- INSTRUCTIONS TO FOLLOW
From the records that follow, return exactly the lines beginning at the one that contains "(439, 402) = (478, 439): brown domino -> none" and ending at the one that contains "(355, 255) = (424, 328): brown", pictures left out.

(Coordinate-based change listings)

+-------+

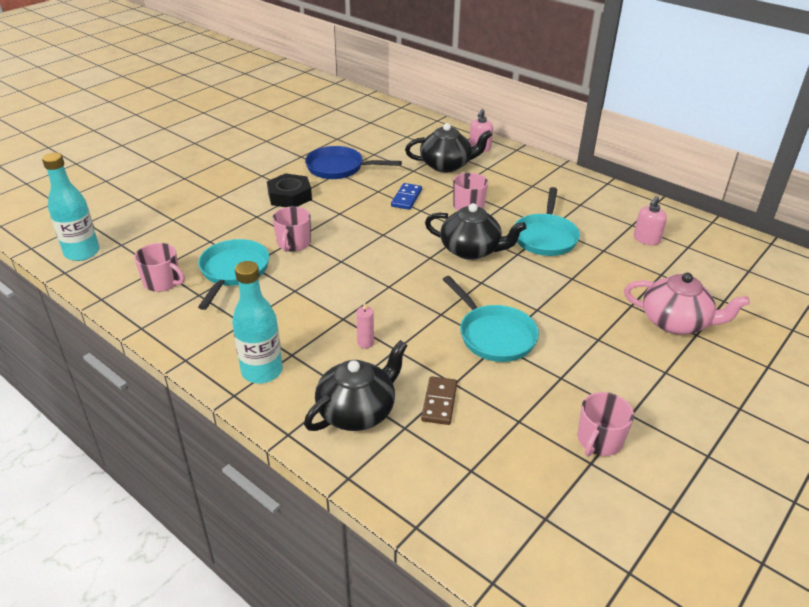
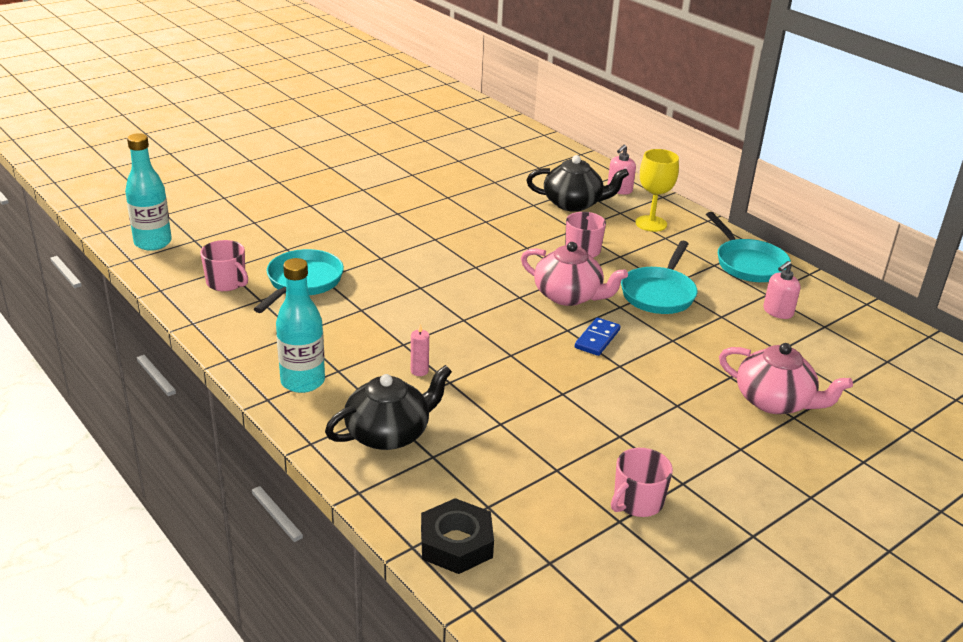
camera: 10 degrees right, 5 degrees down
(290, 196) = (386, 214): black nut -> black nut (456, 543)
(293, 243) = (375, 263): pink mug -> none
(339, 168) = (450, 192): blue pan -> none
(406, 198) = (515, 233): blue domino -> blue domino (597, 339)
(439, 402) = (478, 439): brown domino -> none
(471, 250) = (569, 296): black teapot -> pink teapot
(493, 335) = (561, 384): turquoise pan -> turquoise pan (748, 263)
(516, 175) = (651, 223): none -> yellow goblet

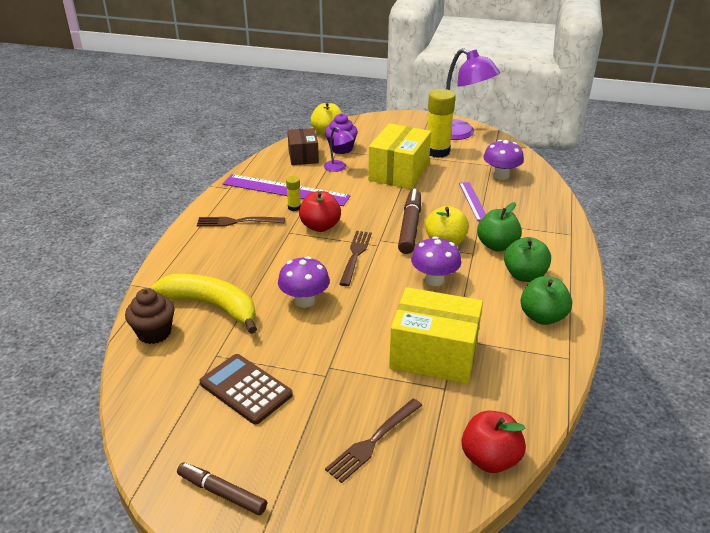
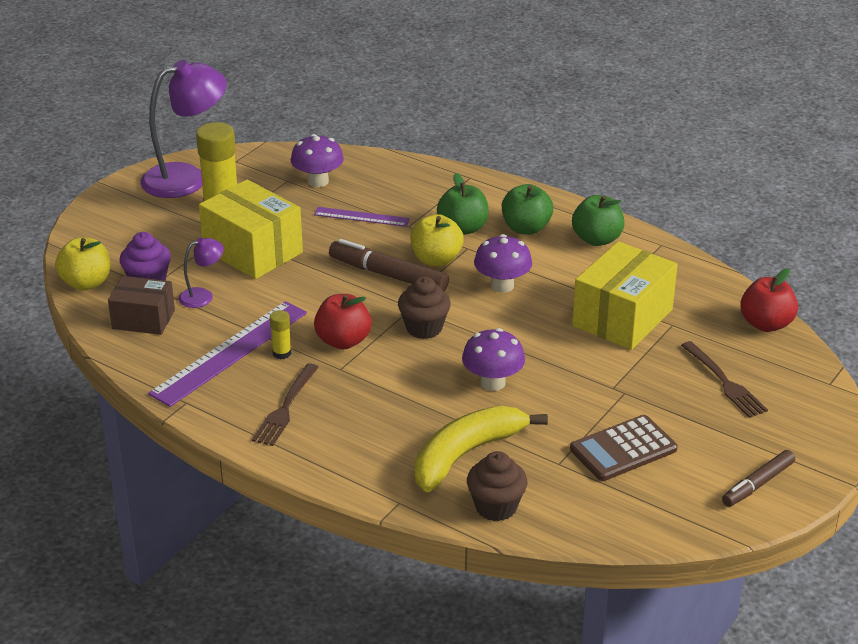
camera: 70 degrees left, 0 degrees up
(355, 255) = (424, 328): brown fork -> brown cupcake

+-------+

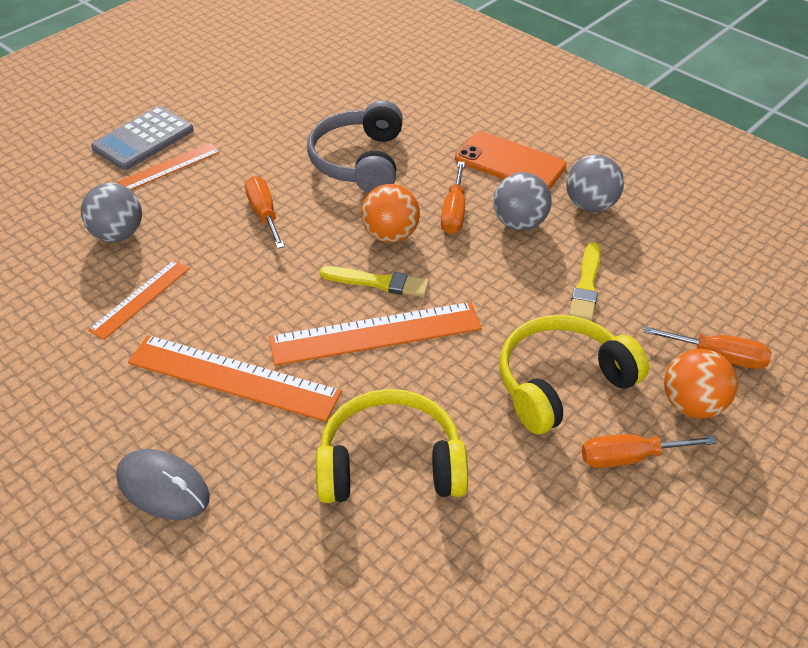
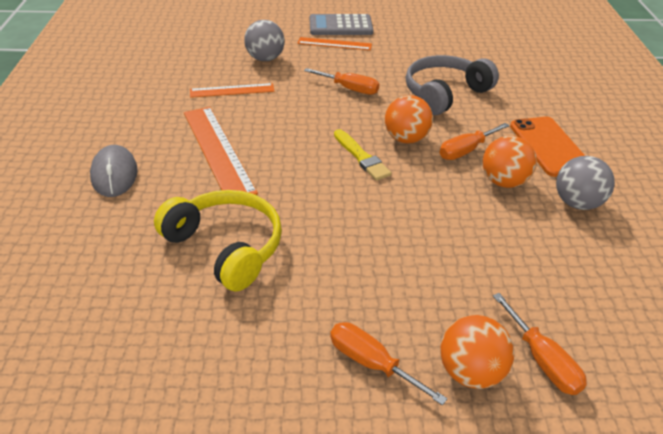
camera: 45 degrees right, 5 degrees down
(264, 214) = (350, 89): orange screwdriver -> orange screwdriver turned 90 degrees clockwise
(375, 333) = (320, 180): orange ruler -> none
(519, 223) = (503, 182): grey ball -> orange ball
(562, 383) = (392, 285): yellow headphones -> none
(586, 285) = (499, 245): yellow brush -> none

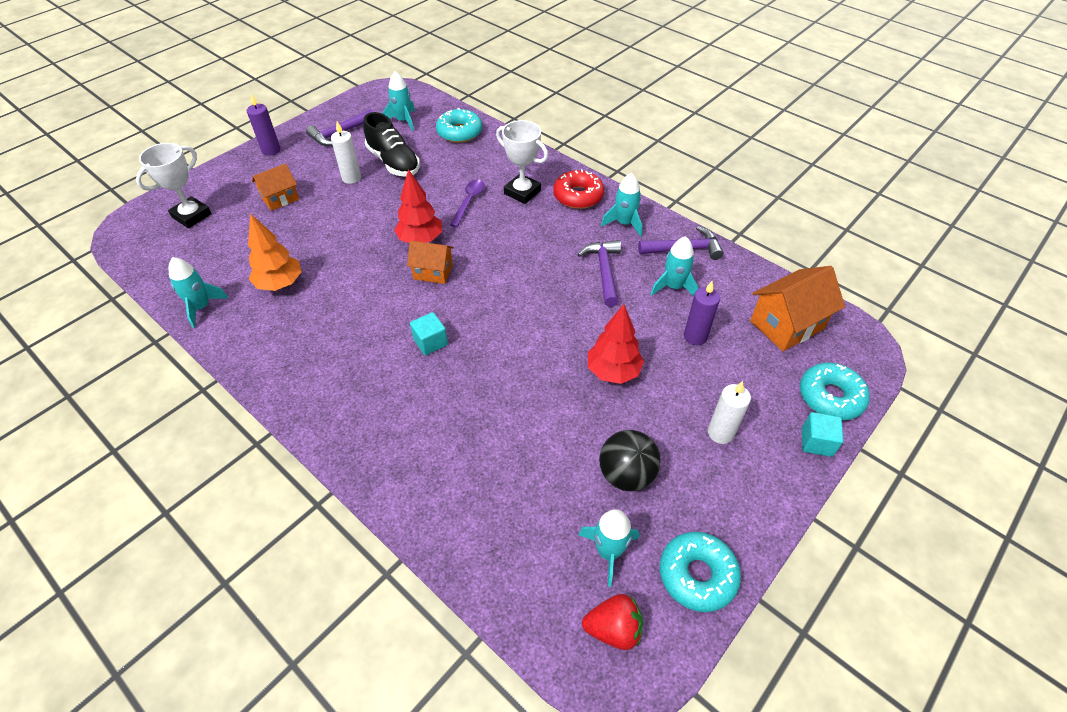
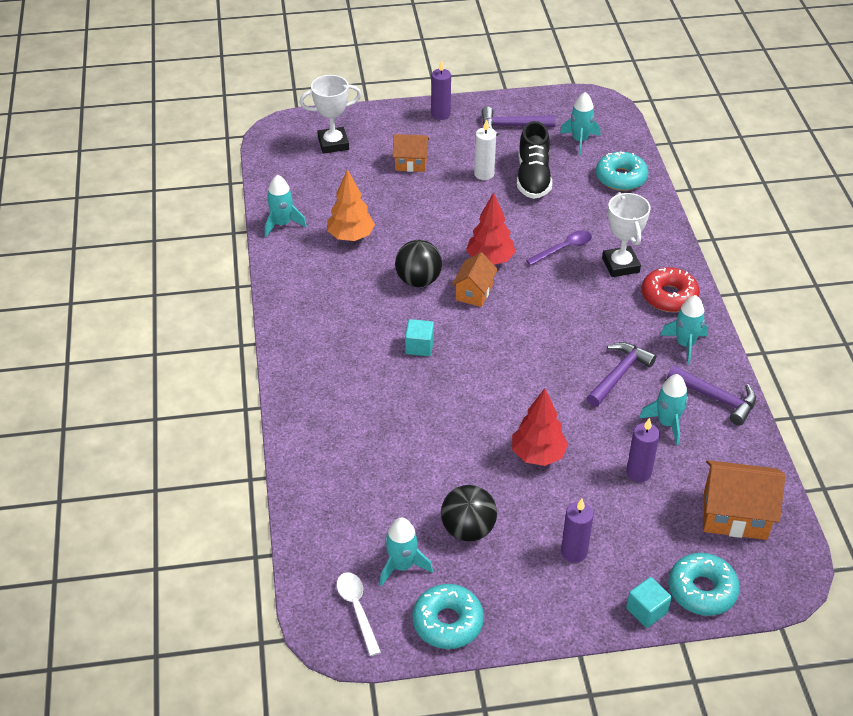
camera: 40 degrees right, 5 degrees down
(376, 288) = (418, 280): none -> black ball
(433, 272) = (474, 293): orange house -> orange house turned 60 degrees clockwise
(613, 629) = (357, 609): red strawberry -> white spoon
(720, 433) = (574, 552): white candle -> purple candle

+-------+

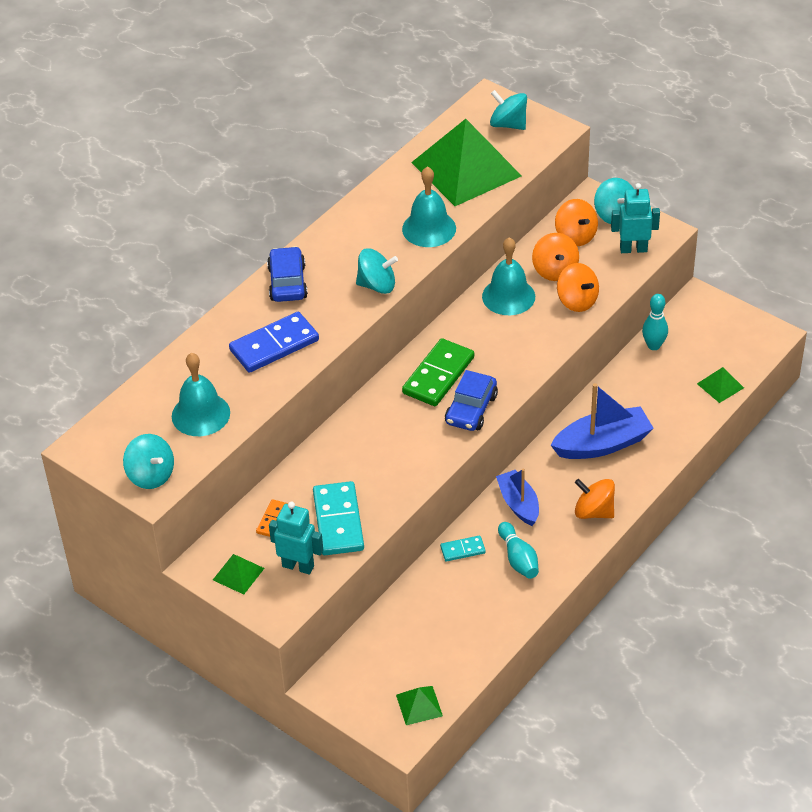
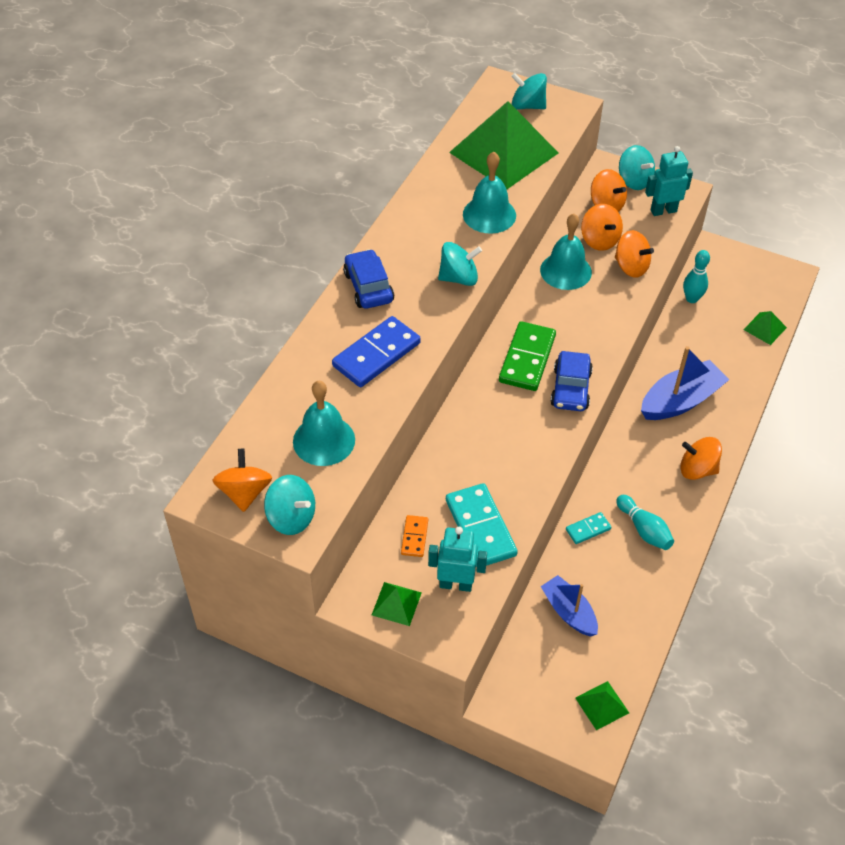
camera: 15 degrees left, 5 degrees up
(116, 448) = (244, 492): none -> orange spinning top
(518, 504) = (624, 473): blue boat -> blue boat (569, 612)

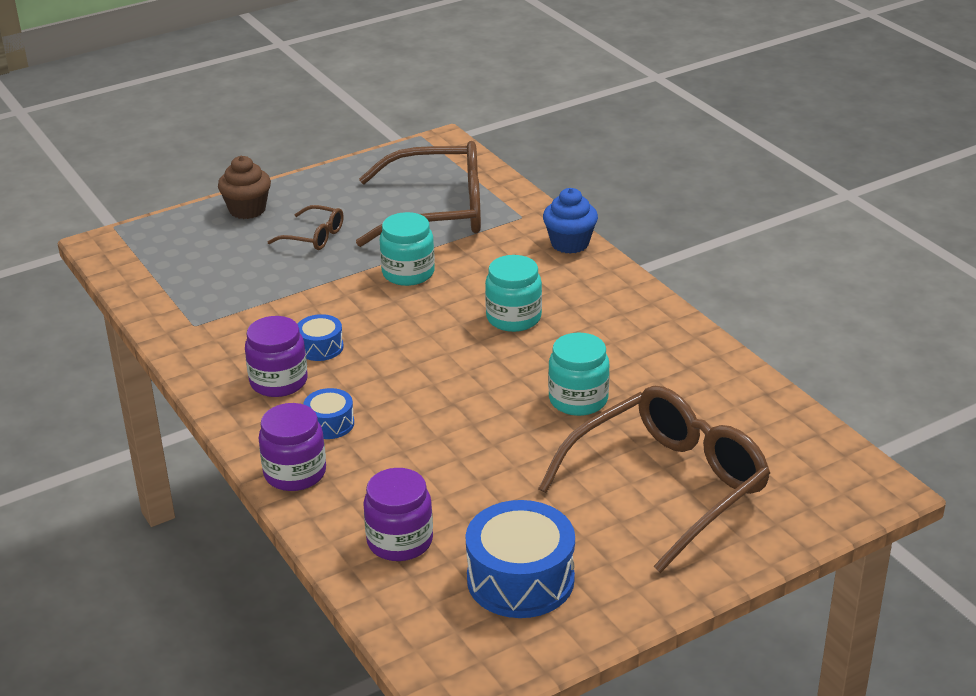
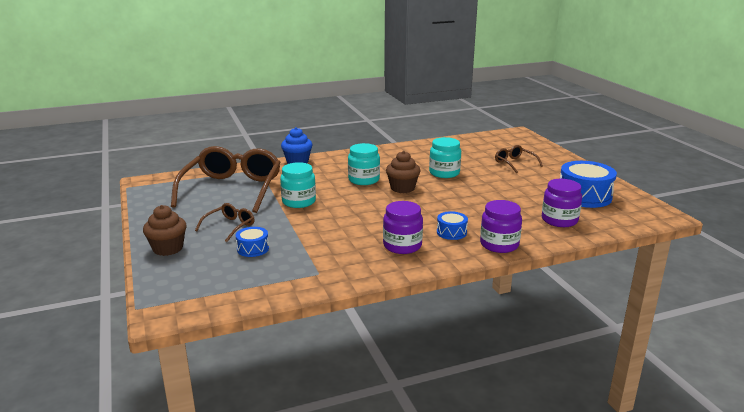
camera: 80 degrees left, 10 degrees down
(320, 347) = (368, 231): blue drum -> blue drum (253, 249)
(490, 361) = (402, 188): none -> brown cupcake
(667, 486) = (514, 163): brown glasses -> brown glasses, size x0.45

+-------+

- RESULT FOR THIS EXERCISE
(439, 402) = (478, 439): brown domino -> none
(471, 250) = (569, 296): black teapot -> pink teapot
(493, 335) = (561, 384): turquoise pan -> turquoise pan (748, 263)
(516, 175) = (651, 223): none -> yellow goblet

camera: 70 degrees left, 0 degrees up
(355, 255) = (424, 328): brown fork -> brown cupcake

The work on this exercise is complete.